===== Records for the exercise =====
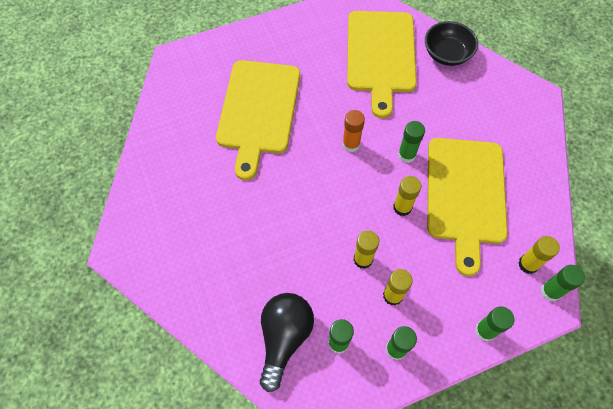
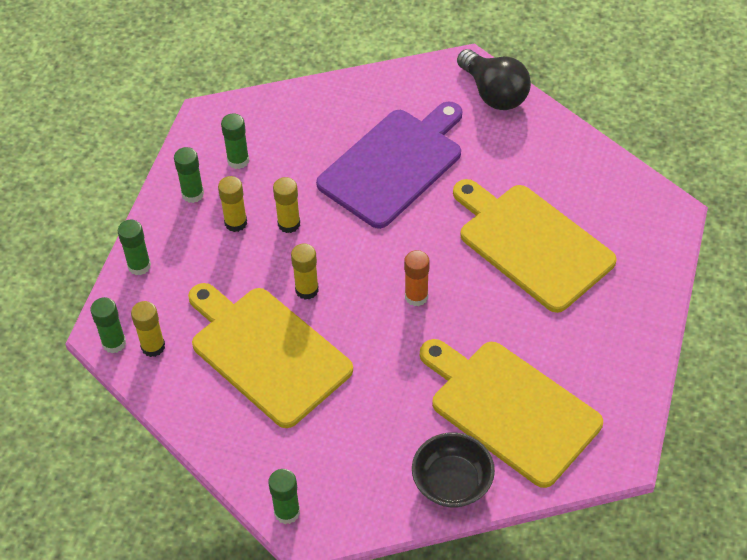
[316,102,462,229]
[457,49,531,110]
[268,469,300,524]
=====
===== Records for the exercise =====
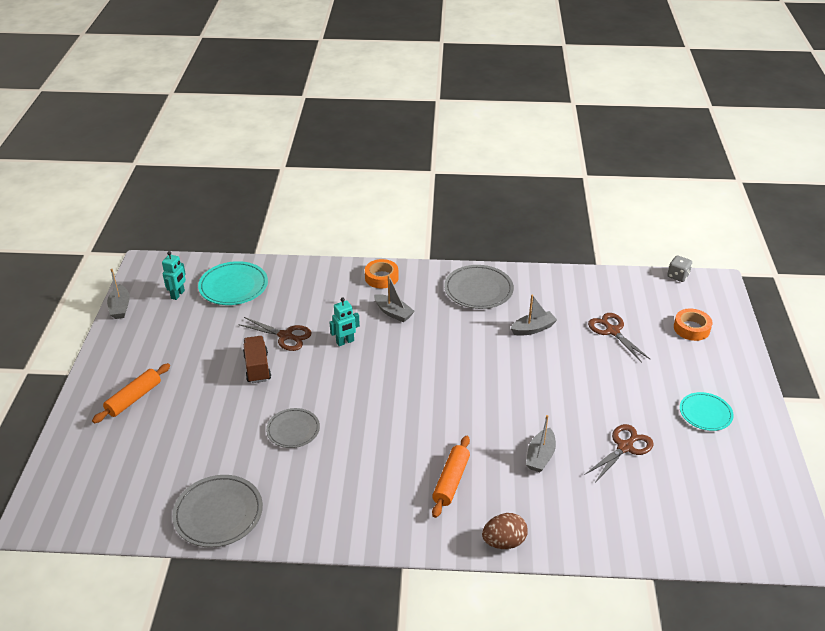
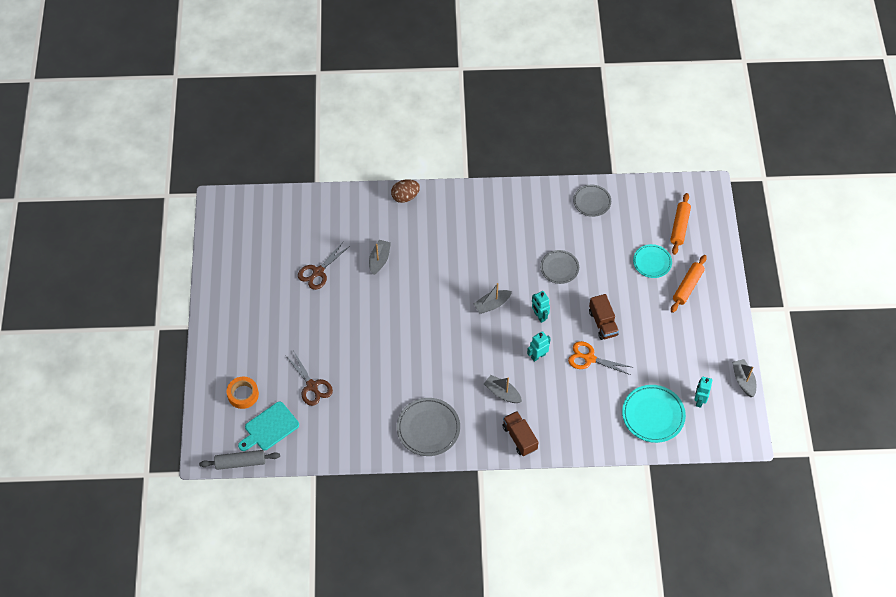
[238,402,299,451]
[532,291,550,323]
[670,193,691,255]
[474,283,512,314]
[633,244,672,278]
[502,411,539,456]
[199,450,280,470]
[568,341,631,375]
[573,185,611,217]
=====
__About this task__. Look back at the data above. Transcribe exactly the lines starting at the line that contains "[670,193,691,255]" and ending at the line that contains "[573,185,611,217]".

__Solved exercise__.
[670,193,691,255]
[474,283,512,314]
[633,244,672,278]
[502,411,539,456]
[199,450,280,470]
[568,341,631,375]
[573,185,611,217]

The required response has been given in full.